Give the number of lines in the entries below that hold "star", with no accompanying words.

#### Material for this task
┄┄┄┄┄┄┄┄┄┄

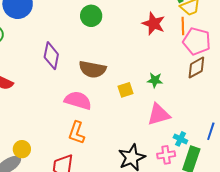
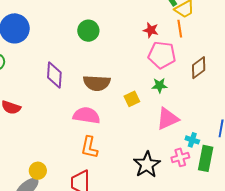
red star: (154, 24) -> (151, 30), size x0.7
pink pentagon: (197, 41) -> (162, 55), moved

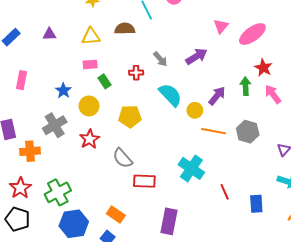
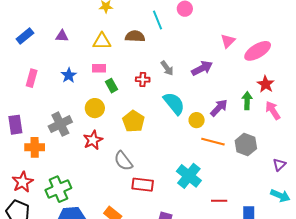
blue star: (63, 91) -> (69, 75), moved
yellow pentagon: (130, 116) -> (133, 121), turned 30
red line: (225, 192) -> (219, 201), turned -70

┄┄┄┄┄┄┄┄┄┄

#### Solution to this problem
2